### Requirements
Rewrite all the records below as one numbered list, skipping the blank lines and leaving out the pictures.

### Extracted records
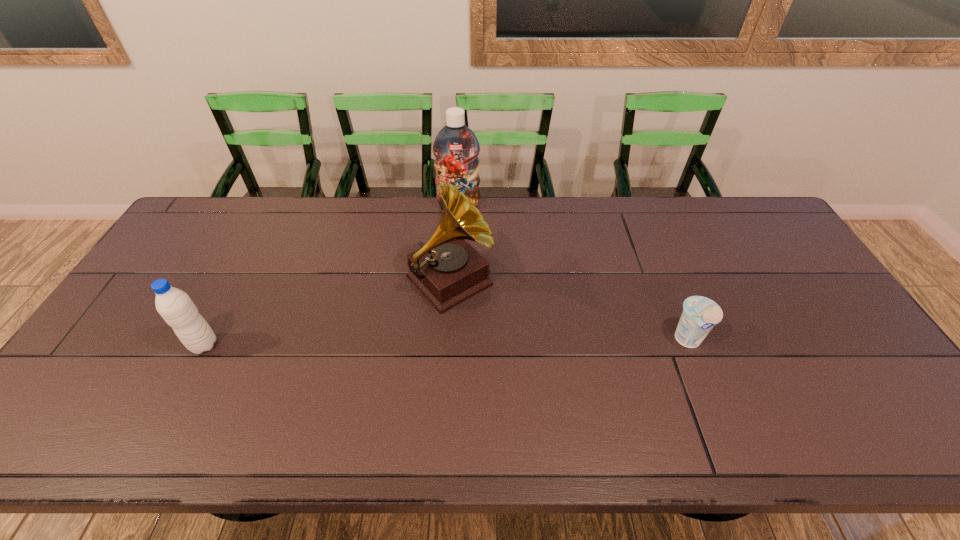
Identify the location of blank space located from the horn of the phonograph record. (502, 335).

Find the location of a particular element. free region located on the front label of the farthest object is located at coordinates (461, 224).

At what (x,y) coordinates should I click in order to perform the action: click on vacant space located 0.300m on the front label of the farthest object. Please return your answer as a coordinate pair (x, y). Image resolution: width=960 pixels, height=540 pixels. Looking at the image, I should click on (465, 274).

This screenshot has width=960, height=540. What are the coordinates of `vacant area situated 0.150m on the front label of the farthest object` in the screenshot? It's located at (462, 241).

At what (x,y) coordinates should I click in order to perform the action: click on object that is positioned at the far edge. Please return your answer as a coordinate pair (x, y). The image size is (960, 540). Looking at the image, I should click on (456, 148).

This screenshot has width=960, height=540. Identify the location of free location at the far edge. (403, 212).

You are a GUI agent. You are given a task and a screenshot of the screen. Output one action in this format:
    pyautogui.click(x=<x>, y=<y>)
    Task: Click on the blank space at the near edge of the desktop
    This screenshot has width=960, height=540.
    Given the screenshot: What is the action you would take?
    (x=348, y=407)

Identify the location of vacant space at the right edge of the desktop. Image resolution: width=960 pixels, height=540 pixels. (813, 317).

I want to click on vacant space at the far left corner of the desktop, so click(x=233, y=202).

This screenshot has height=540, width=960. I want to click on vacant region at the far right corner of the desktop, so click(x=716, y=202).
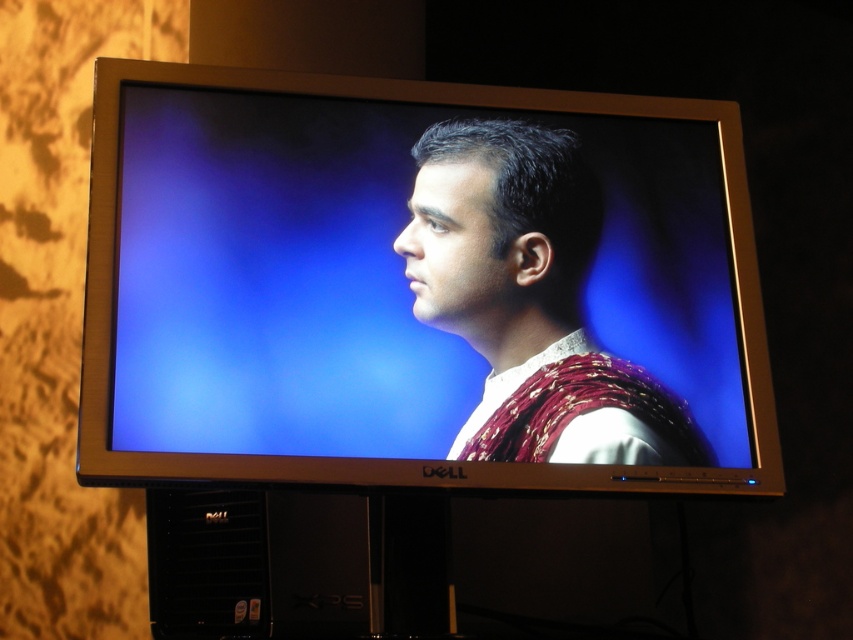
You are setting up a display and need to arrange the satin silver monitor at center and the matte purple fabric at center. According to the image, which object is placed to the left of the other?

The satin silver monitor at center is positioned on the left side of matte purple fabric at center, so the monitor is to the left of the fabric.

You are an IT technician and need to locate the monitor in the image. According to the coordinates provided, where exactly is the satin silver monitor at center located?

The satin silver monitor at center is located at point (418, 288).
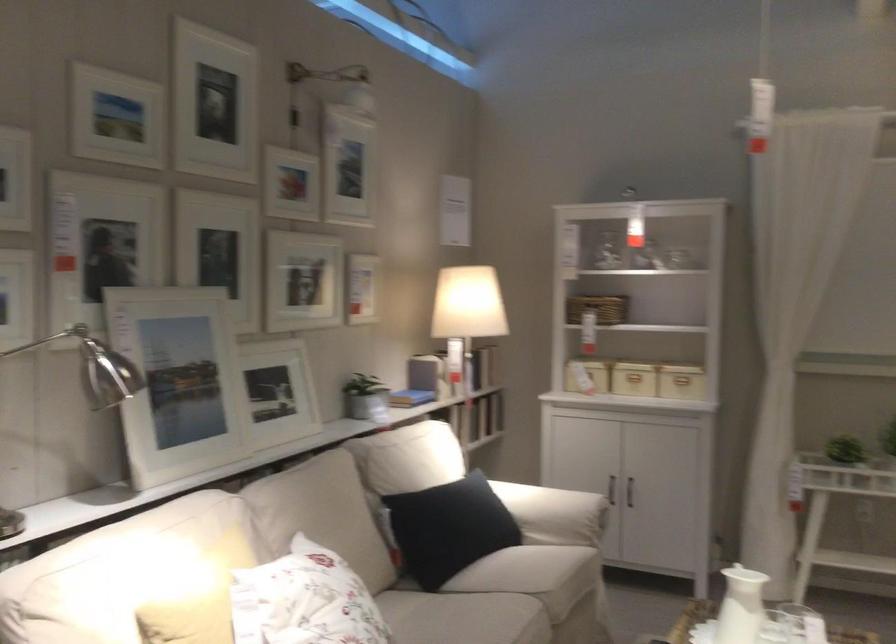
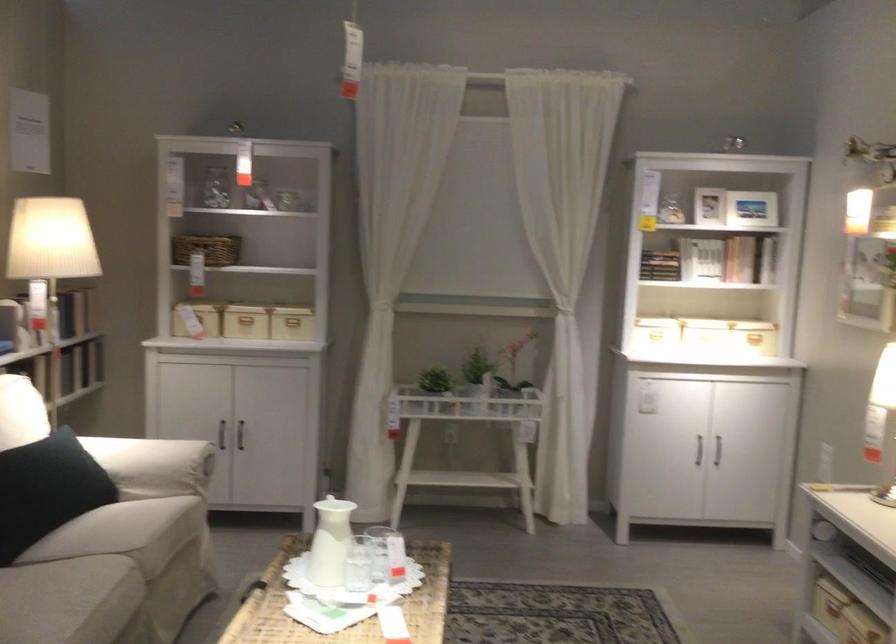
Locate, in the second image, the point that corresponds to pixel 464 527 in the first image.

(47, 489)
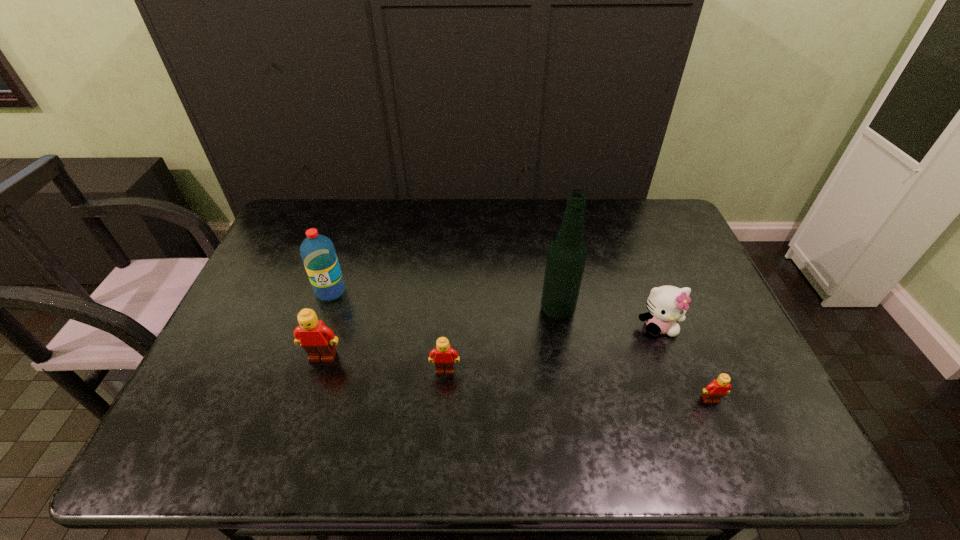
Please determine a free point for an extra Lego to ensure balance. Please provide its 2D coordinates. Your answer should be formatted as a tuple, i.e. [(x, y)], where the tuple contains the x and y coordinates of a point satisfying the conditions above.

[(574, 385)]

### Output of the task
1. Identify the location of blank space located from the horn of the phonograph record. (502, 335).
2. Find the location of a particular element. free region located on the front label of the farthest object is located at coordinates (461, 224).
3. At what (x,y) coordinates should I click in order to perform the action: click on vacant space located 0.300m on the front label of the farthest object. Please return your answer as a coordinate pair (x, y). Image resolution: width=960 pixels, height=540 pixels. Looking at the image, I should click on (465, 274).
4. This screenshot has width=960, height=540. What are the coordinates of `vacant area situated 0.150m on the front label of the farthest object` in the screenshot? It's located at (462, 241).
5. At what (x,y) coordinates should I click in order to perform the action: click on object that is positioned at the far edge. Please return your answer as a coordinate pair (x, y). The image size is (960, 540). Looking at the image, I should click on (456, 148).
6. This screenshot has width=960, height=540. Identify the location of free location at the far edge. (403, 212).
7. You are a GUI agent. You are given a task and a screenshot of the screen. Output one action in this format:
8.     pyautogui.click(x=<x>, y=<y>)
9.     Task: Click on the blank space at the near edge of the desktop
10.     This screenshot has width=960, height=540.
11.     Given the screenshot: What is the action you would take?
12.     (x=348, y=407)
13. Identify the location of vacant space at the right edge of the desktop. Image resolution: width=960 pixels, height=540 pixels. (813, 317).
14. I want to click on vacant space at the far left corner of the desktop, so click(x=233, y=202).
15. This screenshot has height=540, width=960. I want to click on vacant region at the far right corner of the desktop, so click(x=716, y=202).
16. You are setting up a display and need to arrange the satin silver monitor at center and the matte purple fabric at center. According to the image, which object is placed to the left of the other?
17. The satin silver monitor at center is positioned on the left side of matte purple fabric at center, so the monitor is to the left of the fabric.
18. You are an IT technician and need to locate the monitor in the image. According to the coordinates provided, where exactly is the satin silver monitor at center located?
19. The satin silver monitor at center is located at point (418, 288).
20. Locate, in the second image, the point that corresponds to pixel 464 527 in the first image.
21. (47, 489)
22. Please determine a free point for an extra Lego to ensure balance. Please provide its 2D coordinates. Your answer should be formatted as a tuple, i.e. [(x, y)], where the tuple contains the x and y coordinates of a point satisfying the conditions above.
23. [(574, 385)]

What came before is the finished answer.